**What you need to do**
Pick out all lines in the listing holding the string "turquoise" and copy them.

**Exercise data**
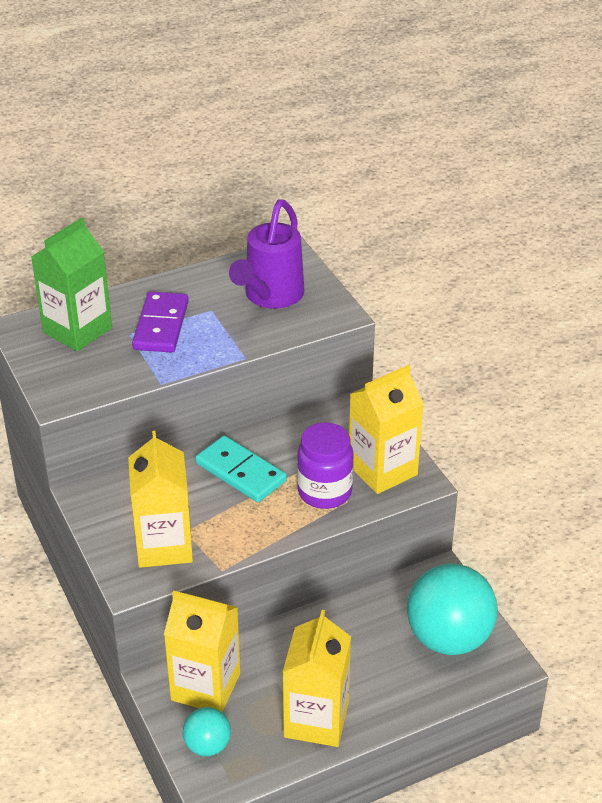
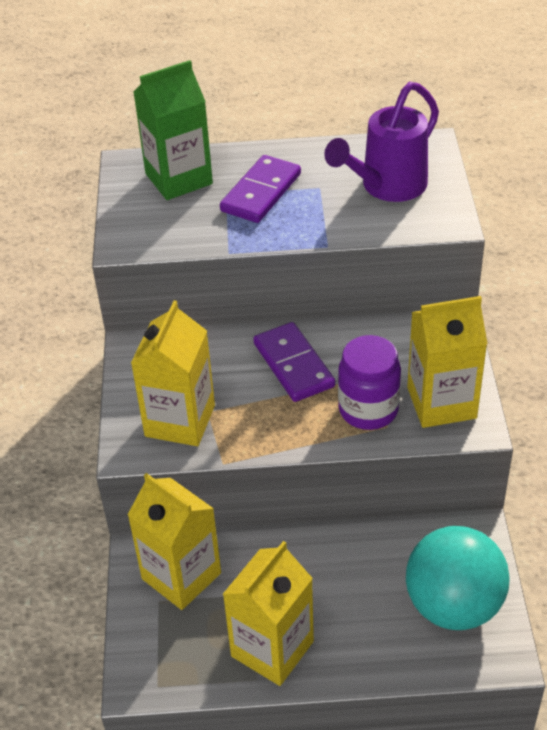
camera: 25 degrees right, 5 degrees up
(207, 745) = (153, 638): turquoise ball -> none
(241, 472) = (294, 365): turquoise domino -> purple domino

**Your solution**
(207, 745) = (153, 638): turquoise ball -> none
(241, 472) = (294, 365): turquoise domino -> purple domino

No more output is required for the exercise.